__What the task requires__: Read the listing below and tally the lines that contain "cone"; the reply is that tally only.

───── Task material

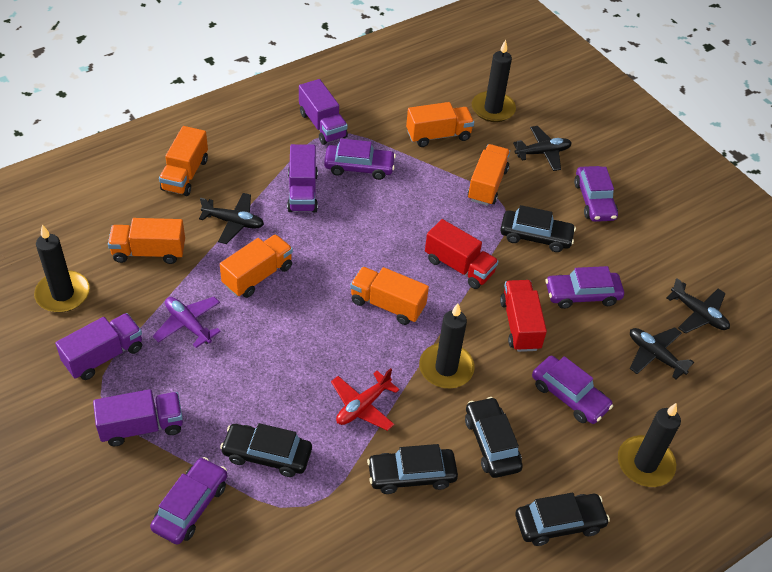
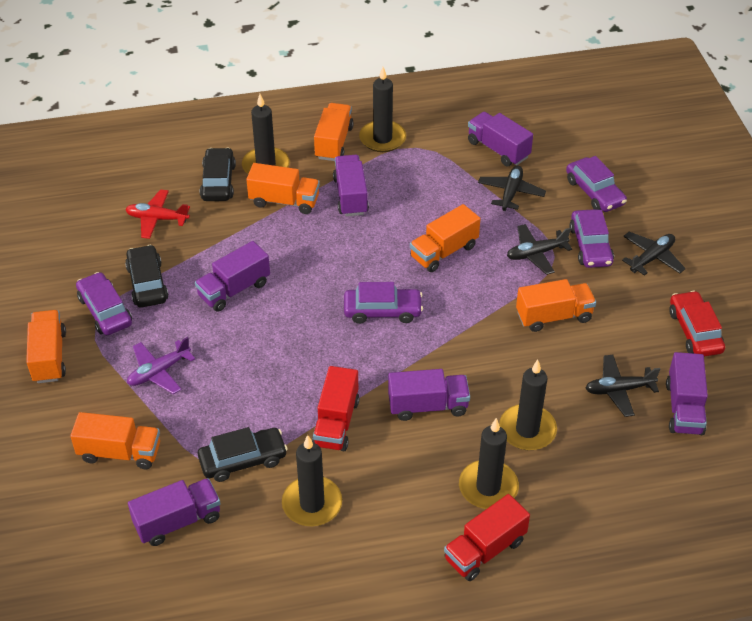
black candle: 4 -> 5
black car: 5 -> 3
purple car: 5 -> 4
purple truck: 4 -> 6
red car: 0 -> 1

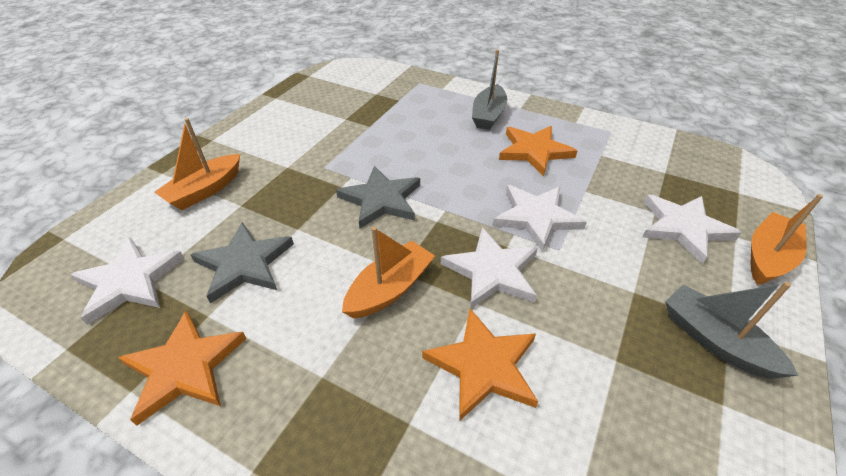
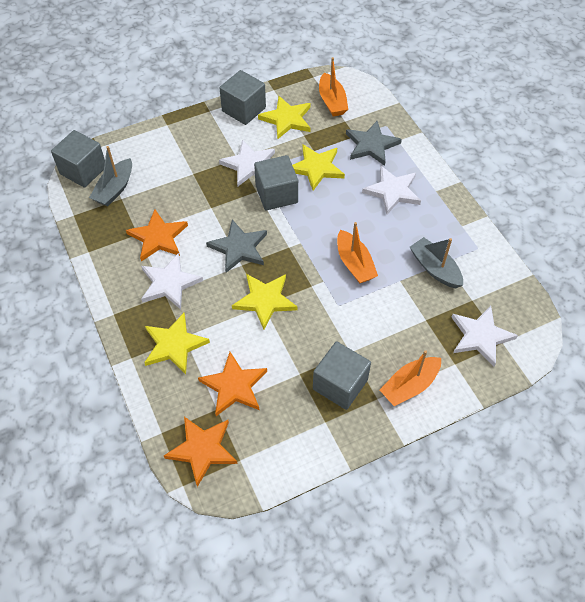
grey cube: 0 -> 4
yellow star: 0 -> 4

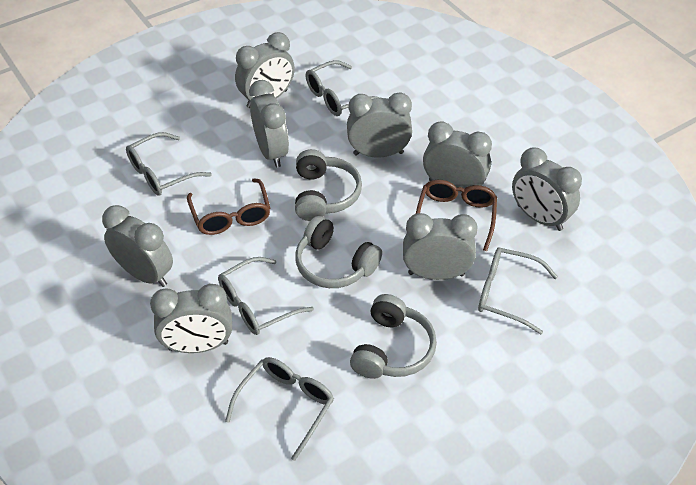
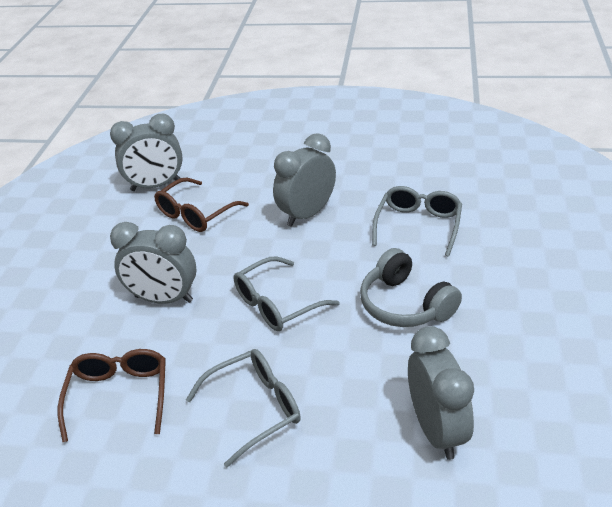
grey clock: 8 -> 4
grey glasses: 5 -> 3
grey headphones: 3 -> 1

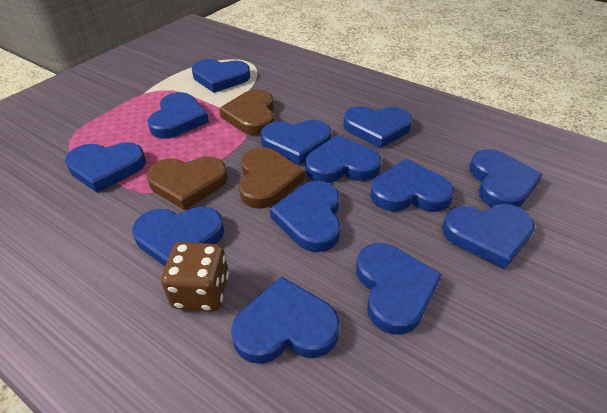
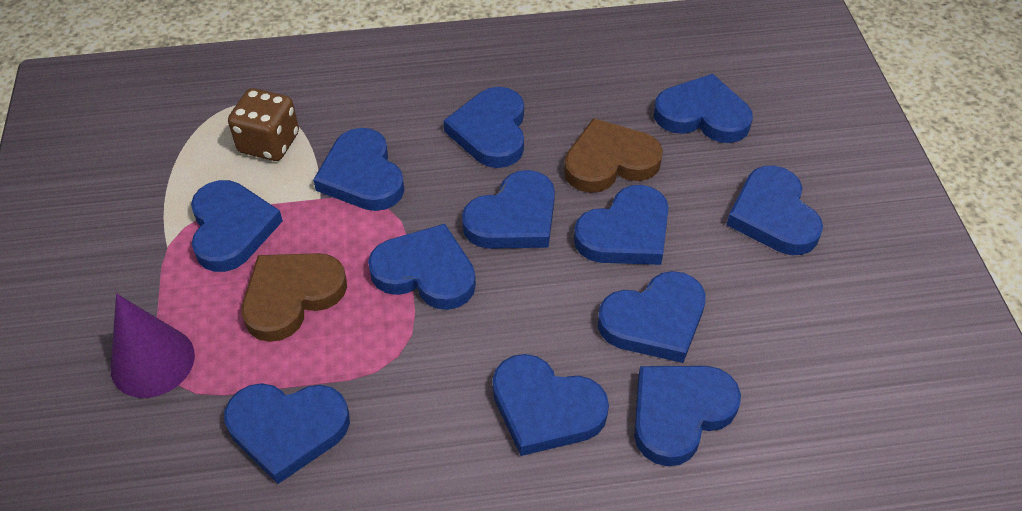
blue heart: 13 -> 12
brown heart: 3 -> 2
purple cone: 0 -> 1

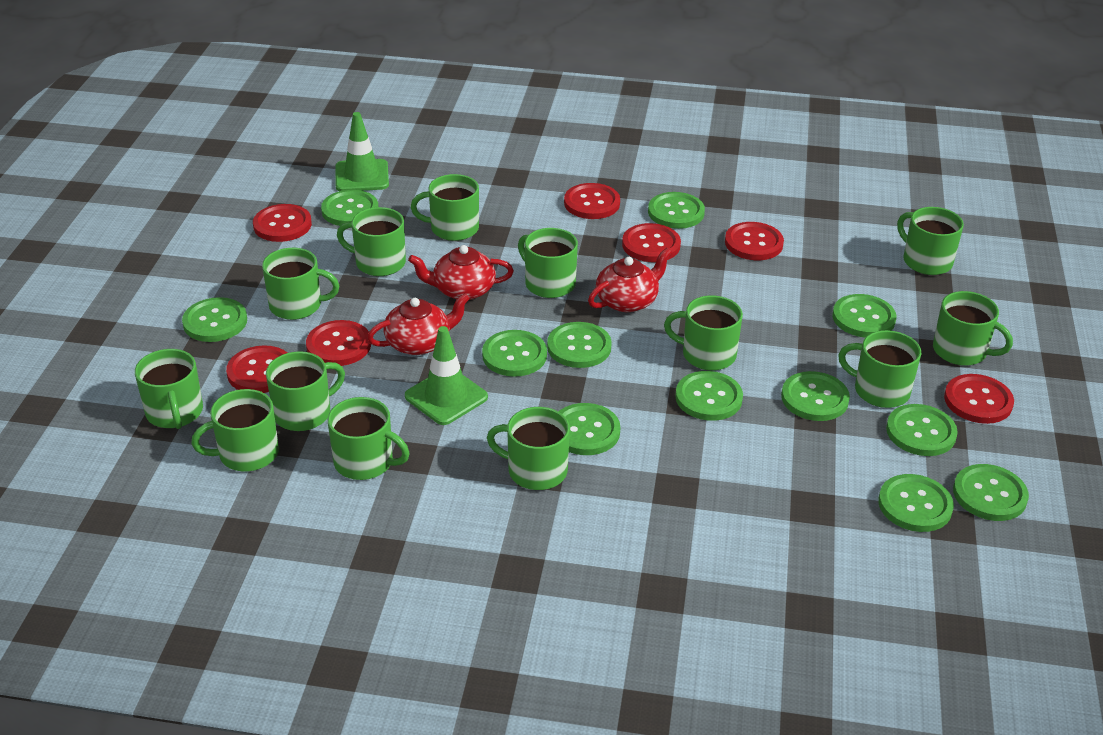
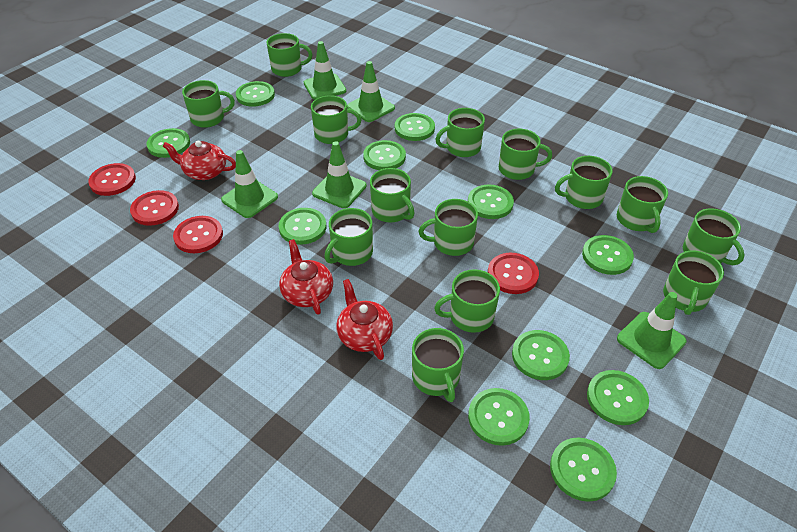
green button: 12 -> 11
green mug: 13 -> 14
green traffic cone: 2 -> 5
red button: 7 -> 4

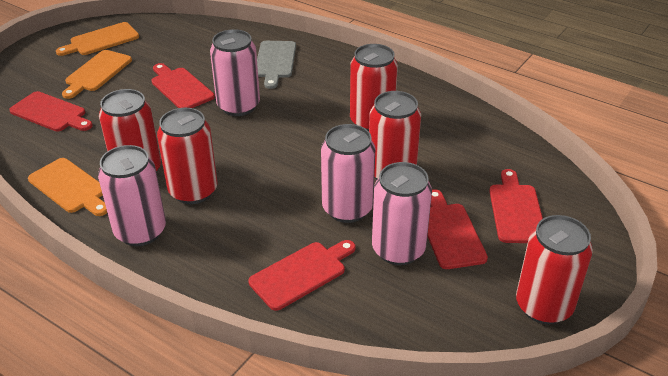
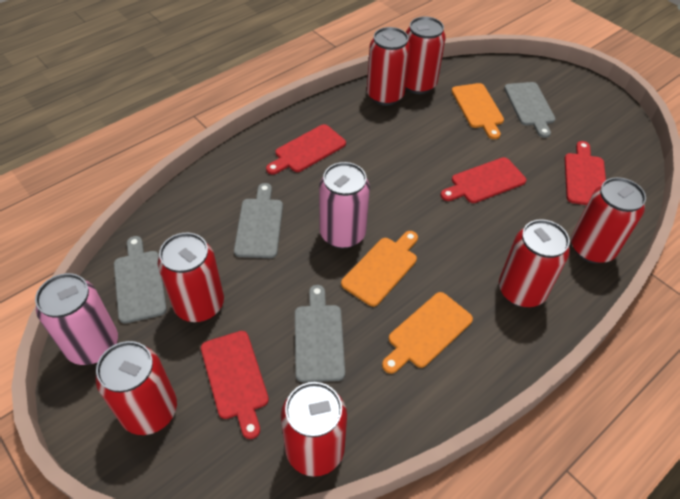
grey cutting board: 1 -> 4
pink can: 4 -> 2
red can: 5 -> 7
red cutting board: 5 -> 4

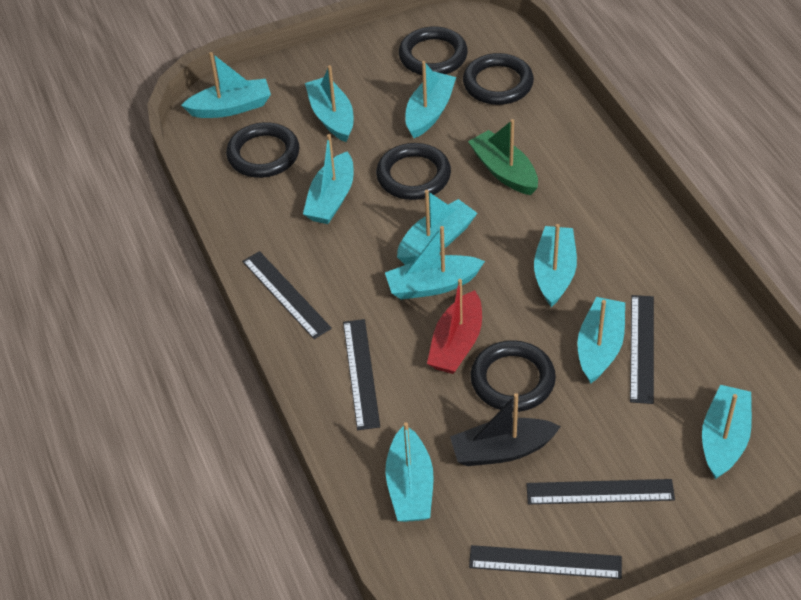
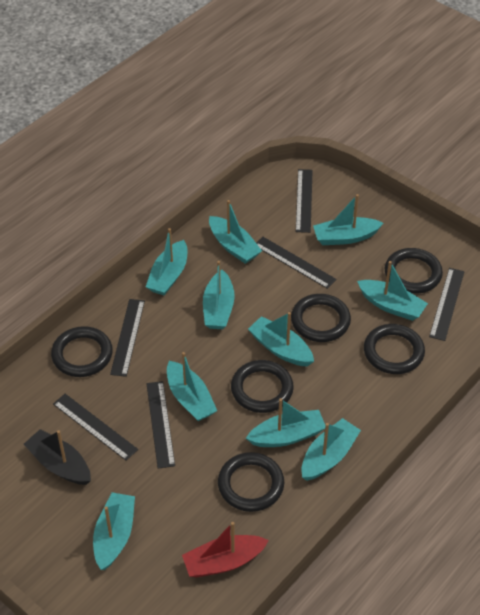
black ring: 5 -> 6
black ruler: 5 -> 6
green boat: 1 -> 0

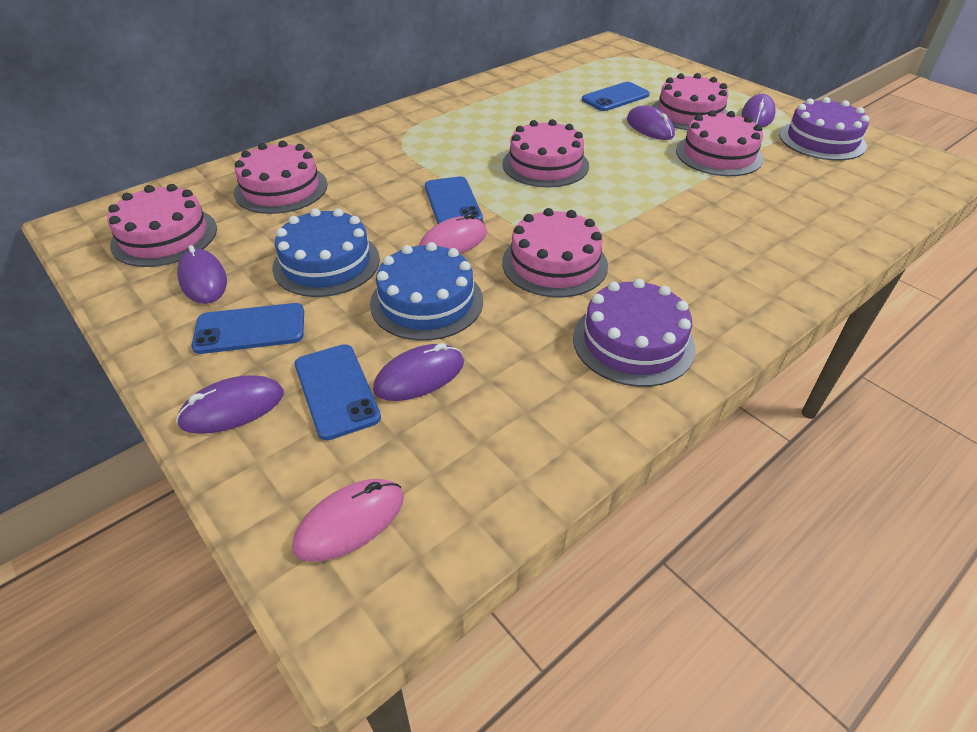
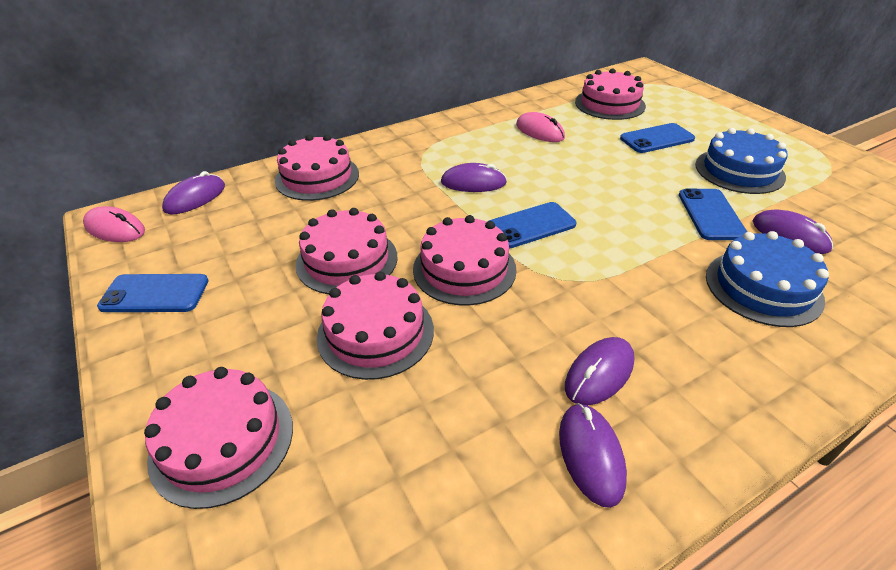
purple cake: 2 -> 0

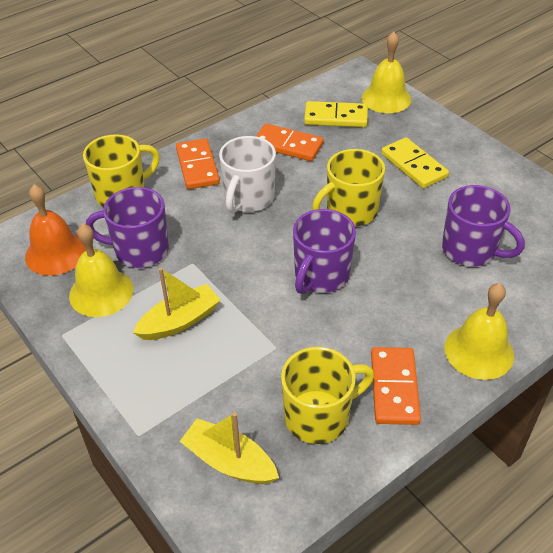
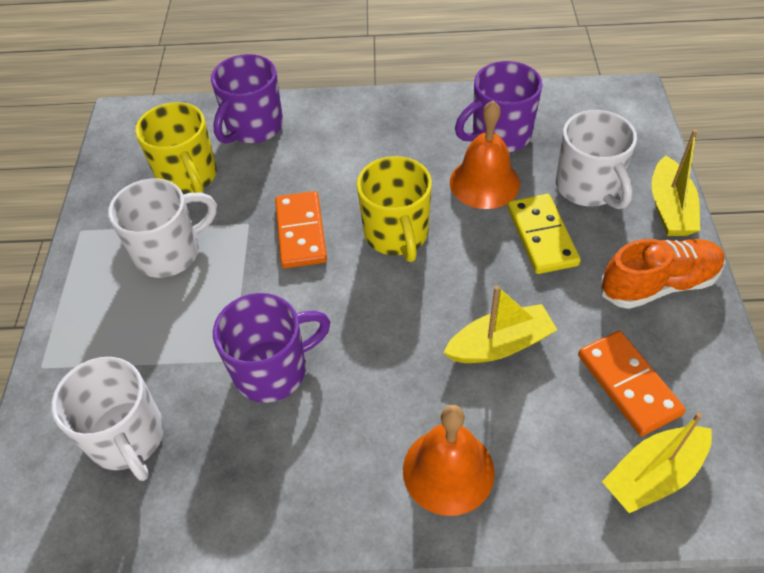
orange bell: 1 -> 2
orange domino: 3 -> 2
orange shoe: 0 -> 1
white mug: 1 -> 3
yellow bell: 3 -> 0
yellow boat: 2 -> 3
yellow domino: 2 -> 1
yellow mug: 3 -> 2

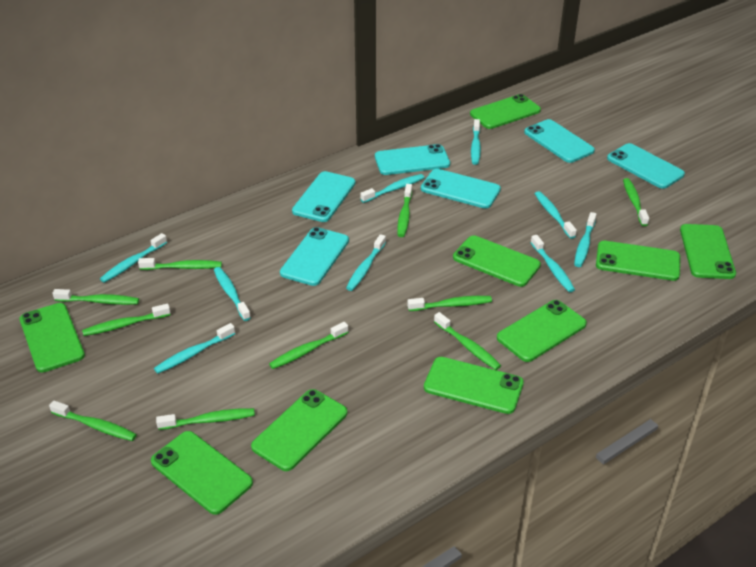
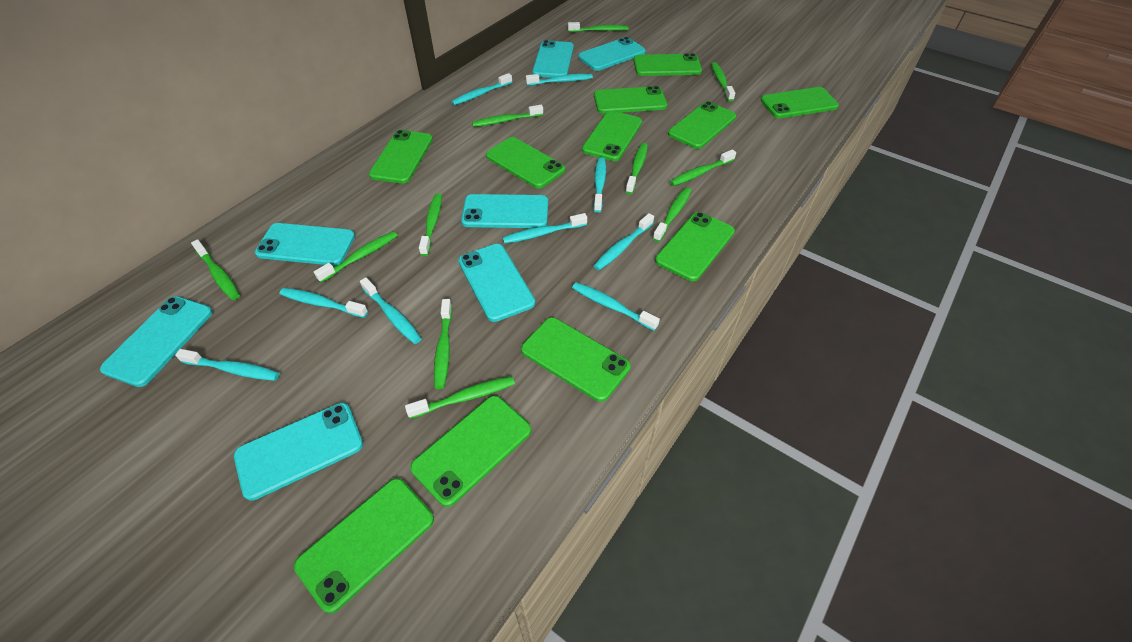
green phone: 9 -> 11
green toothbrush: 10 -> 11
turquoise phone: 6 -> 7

──────────

__Answer to this exercise__: 2